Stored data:
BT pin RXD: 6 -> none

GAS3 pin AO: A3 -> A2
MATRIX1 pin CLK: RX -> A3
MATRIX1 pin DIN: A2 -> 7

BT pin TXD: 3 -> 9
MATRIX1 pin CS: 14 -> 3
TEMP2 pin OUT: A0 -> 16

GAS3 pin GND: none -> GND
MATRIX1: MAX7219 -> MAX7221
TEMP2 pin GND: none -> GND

#### The problem:
Every line above must appear again in your reply, exactly as written.

#### Task answer:
BT pin RXD: 6 -> none

GAS3 pin AO: A3 -> A2
MATRIX1 pin CLK: RX -> A3
MATRIX1 pin DIN: A2 -> 7

BT pin TXD: 3 -> 9
MATRIX1 pin CS: 14 -> 3
TEMP2 pin OUT: A0 -> 16

GAS3 pin GND: none -> GND
MATRIX1: MAX7219 -> MAX7221
TEMP2 pin GND: none -> GND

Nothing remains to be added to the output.